_WHAT THE EXERCISE ASKS_:
Using the entries below, copy out all lines where "white" is found.

Scene difference descriptions

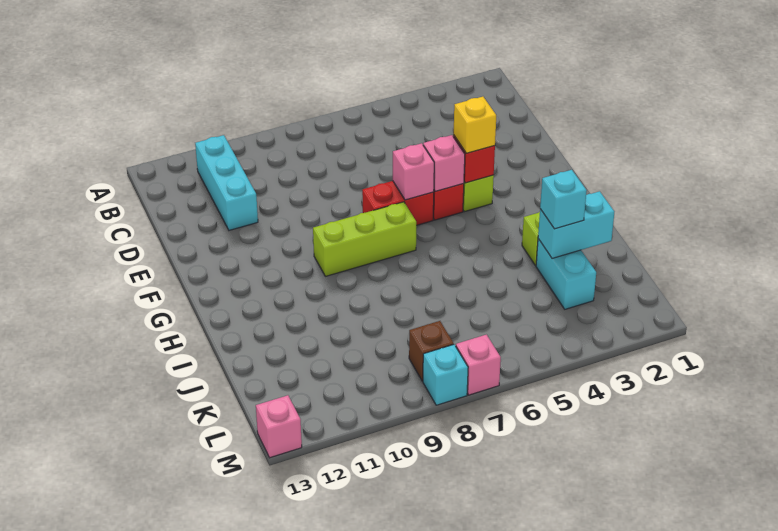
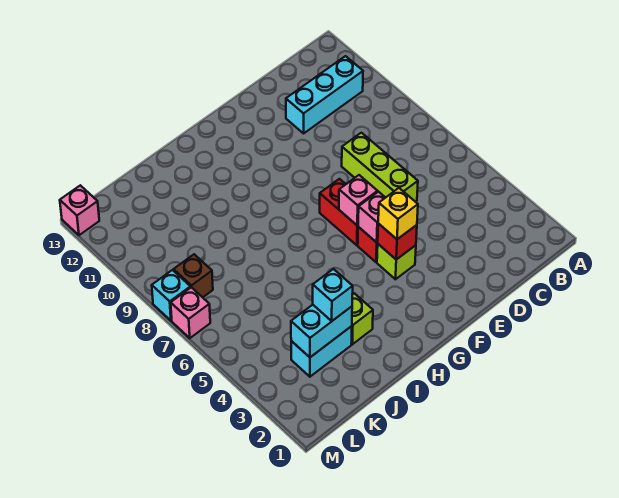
lime brick G7:G9 level 1 -> lime brick D6:D8 level 1
cyan brick J2:J3 level 2 -> cyan brick J3:K3 level 2

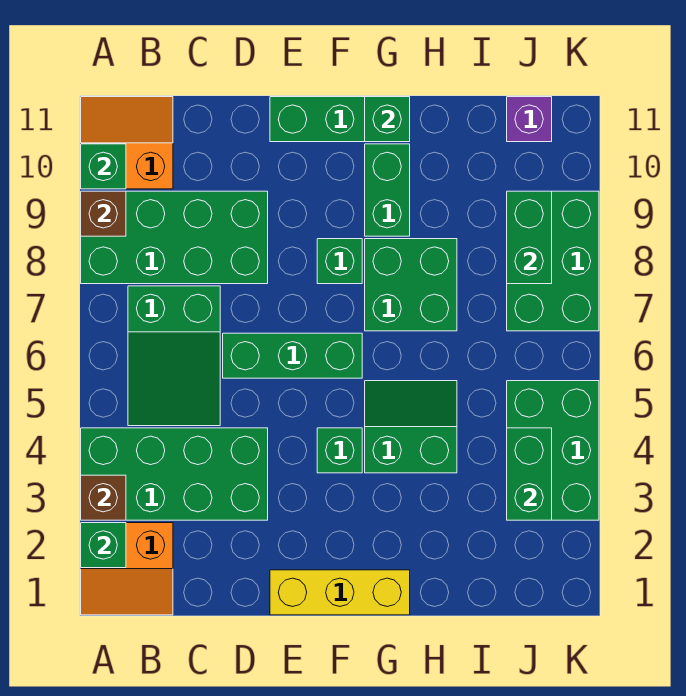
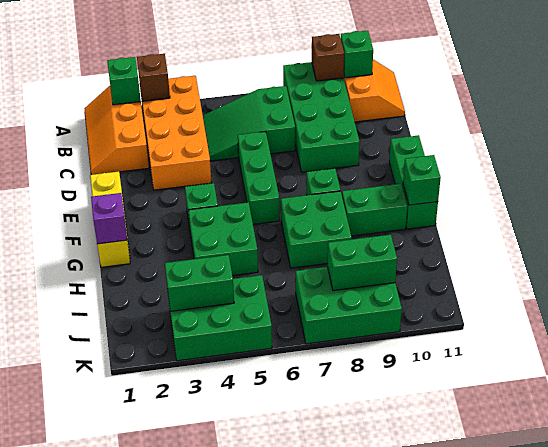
orange slope A1:B2 level 1 top 2 -> orange slope A1:C2 level 1 top 2
green brick A3:D4 level 1 -> orange brick A3:D4 level 1
green slope G4:H5 level 1 top 4 -> green brick G4:H5 level 1
purple brick J11 level 1 -> purple brick G1 level 2

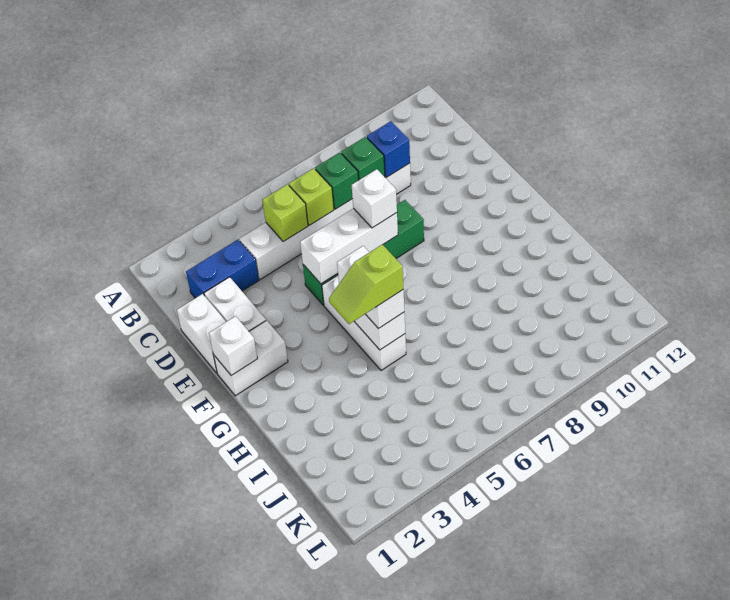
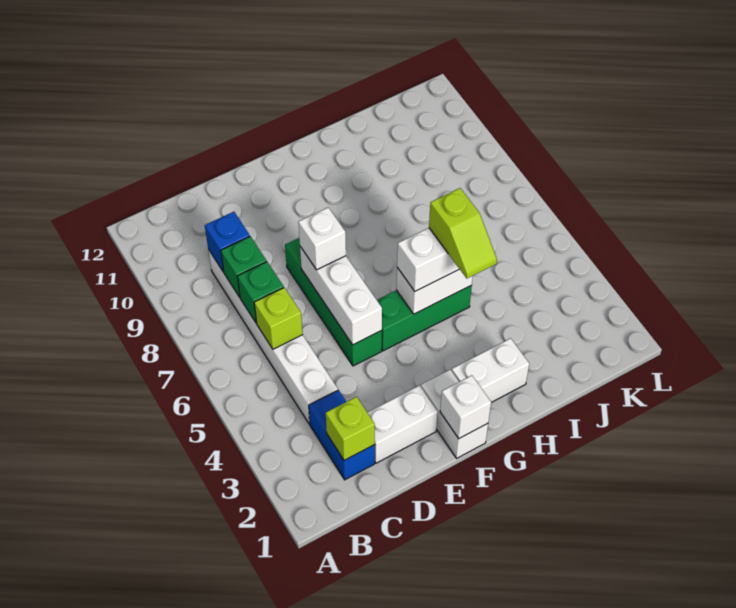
lime brick C5 level 2 -> lime brick C2 level 2
white brick D1:E1 level 1 -> white brick G2:H2 level 1
white brick F5:H5 level 1 -> green brick F5:H5 level 1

_RESULT OF THIS EXERCISE_:
white brick D1:E1 level 1 -> white brick G2:H2 level 1
white brick F5:H5 level 1 -> green brick F5:H5 level 1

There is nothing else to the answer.